## WHAT YOU NEED TO DO
Please restate the entries verbatim. The copy should hold no pictures.

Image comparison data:
-------------------------

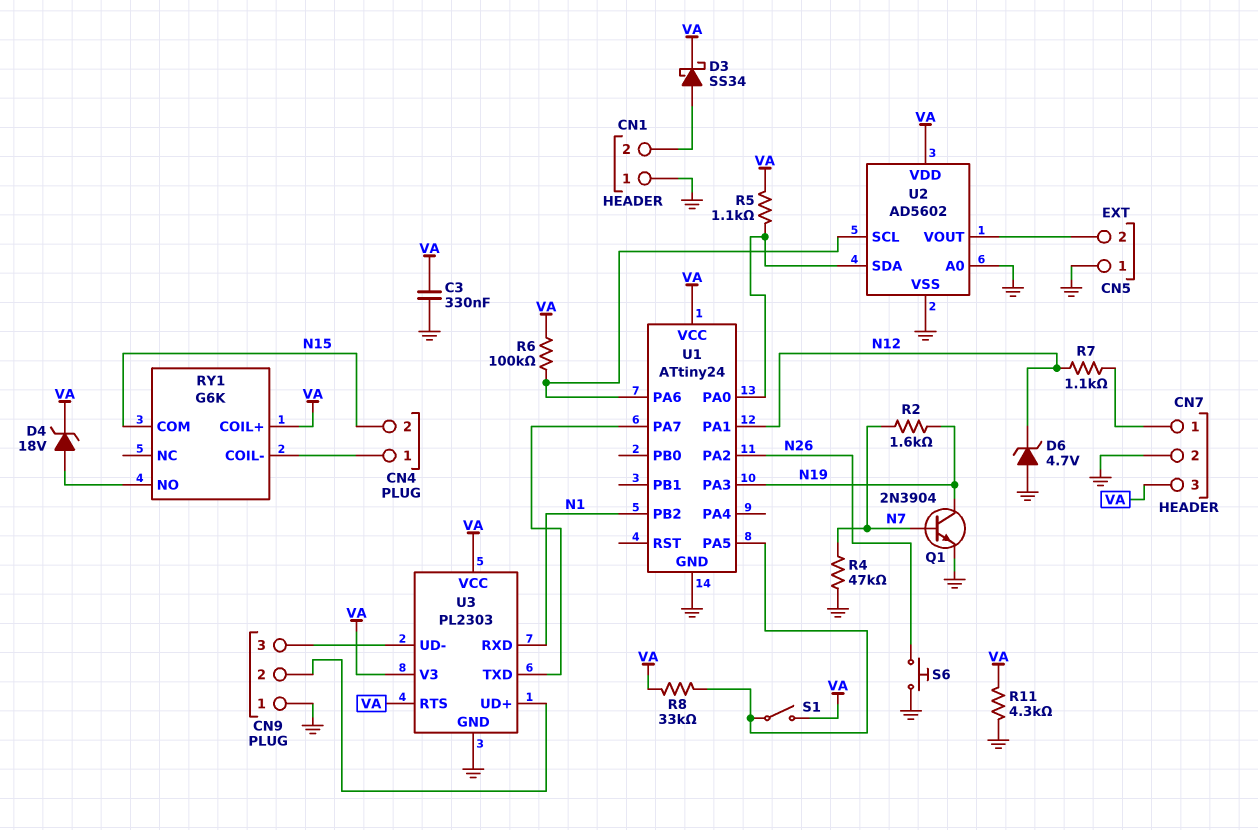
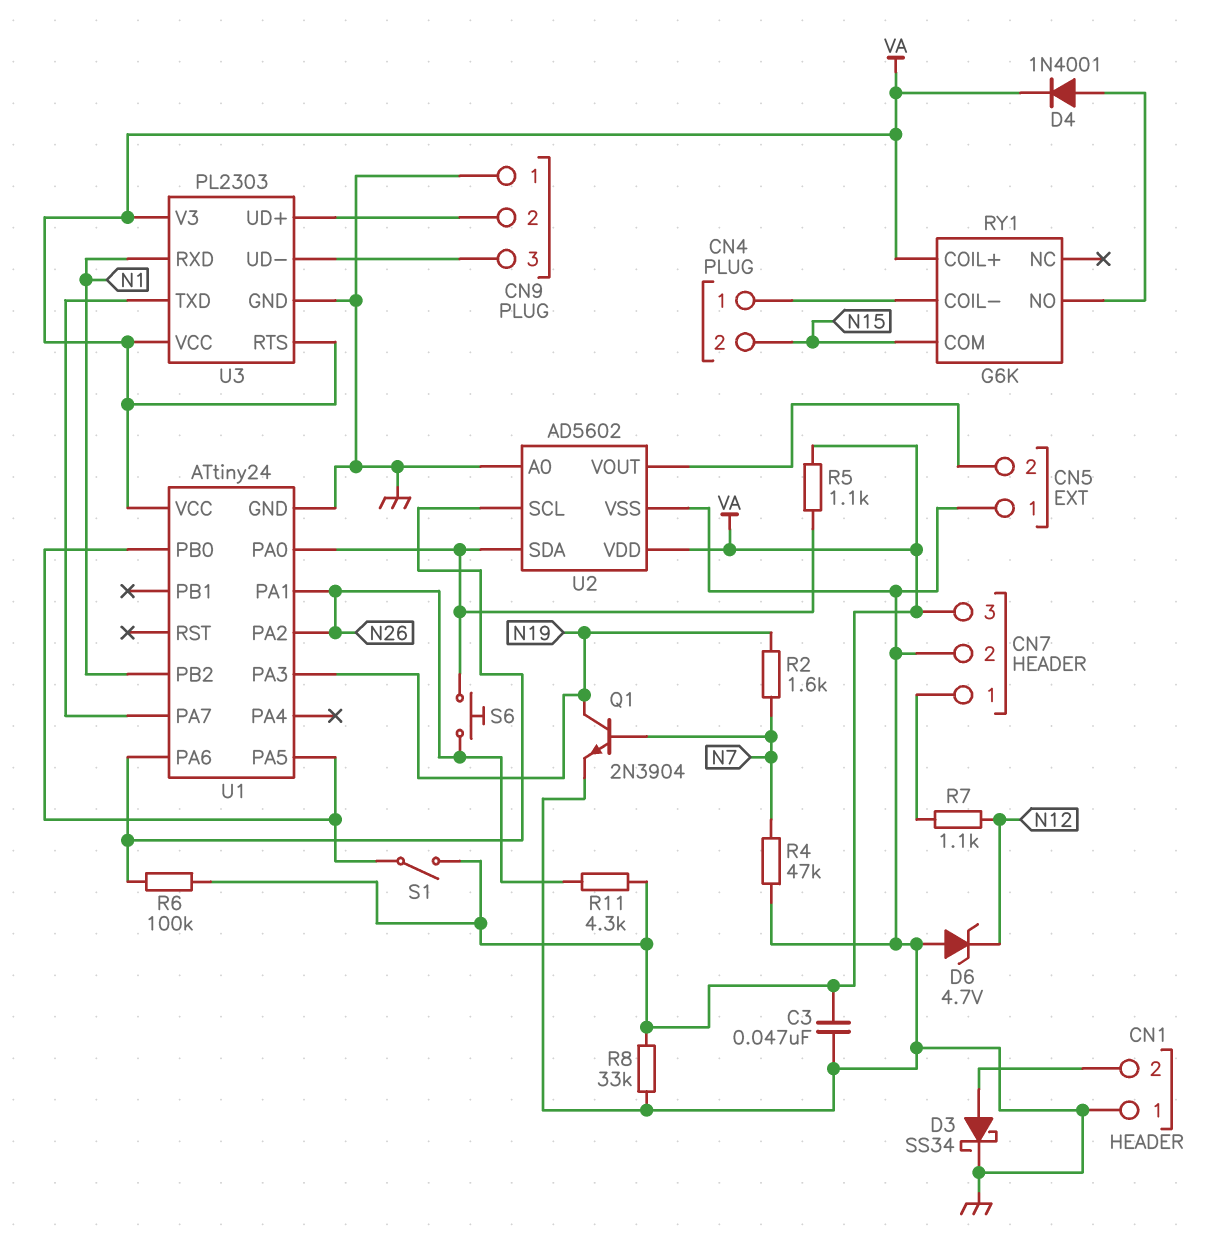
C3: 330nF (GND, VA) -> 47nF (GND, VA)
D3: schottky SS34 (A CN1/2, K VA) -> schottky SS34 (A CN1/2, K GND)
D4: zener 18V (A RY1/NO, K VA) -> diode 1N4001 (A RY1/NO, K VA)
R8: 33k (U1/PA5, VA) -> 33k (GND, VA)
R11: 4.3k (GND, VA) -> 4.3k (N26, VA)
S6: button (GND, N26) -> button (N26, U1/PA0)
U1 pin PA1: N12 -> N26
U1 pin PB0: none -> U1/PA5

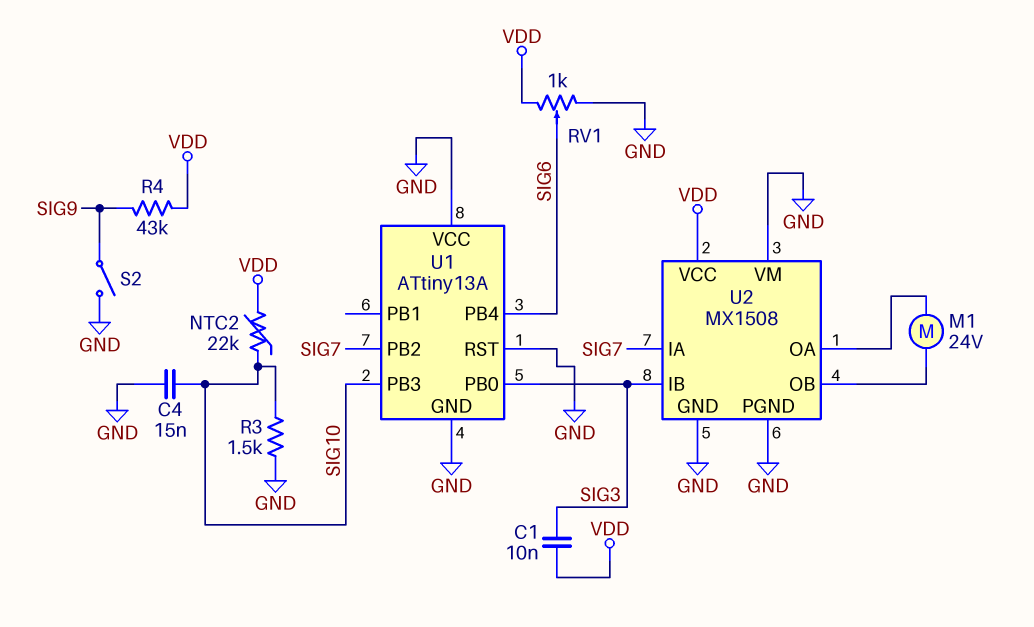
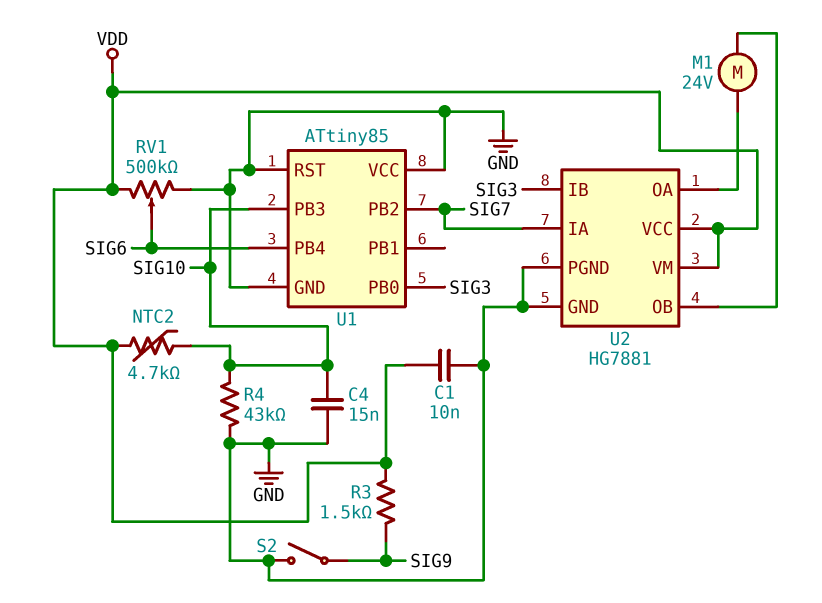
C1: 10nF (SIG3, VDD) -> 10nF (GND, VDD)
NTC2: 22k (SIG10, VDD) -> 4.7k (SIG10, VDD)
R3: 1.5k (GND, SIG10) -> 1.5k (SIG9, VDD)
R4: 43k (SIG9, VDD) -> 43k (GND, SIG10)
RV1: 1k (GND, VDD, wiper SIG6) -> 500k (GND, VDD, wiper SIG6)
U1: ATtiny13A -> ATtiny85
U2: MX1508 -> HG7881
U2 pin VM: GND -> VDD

-------------------------

## SOLUTION TO THE PROBLEM
C3: 330nF (GND, VA) -> 47nF (GND, VA)
D3: schottky SS34 (A CN1/2, K VA) -> schottky SS34 (A CN1/2, K GND)
D4: zener 18V (A RY1/NO, K VA) -> diode 1N4001 (A RY1/NO, K VA)
R8: 33k (U1/PA5, VA) -> 33k (GND, VA)
R11: 4.3k (GND, VA) -> 4.3k (N26, VA)
S6: button (GND, N26) -> button (N26, U1/PA0)
U1 pin PA1: N12 -> N26
U1 pin PB0: none -> U1/PA5

C1: 10nF (SIG3, VDD) -> 10nF (GND, VDD)
NTC2: 22k (SIG10, VDD) -> 4.7k (SIG10, VDD)
R3: 1.5k (GND, SIG10) -> 1.5k (SIG9, VDD)
R4: 43k (SIG9, VDD) -> 43k (GND, SIG10)
RV1: 1k (GND, VDD, wiper SIG6) -> 500k (GND, VDD, wiper SIG6)
U1: ATtiny13A -> ATtiny85
U2: MX1508 -> HG7881
U2 pin VM: GND -> VDD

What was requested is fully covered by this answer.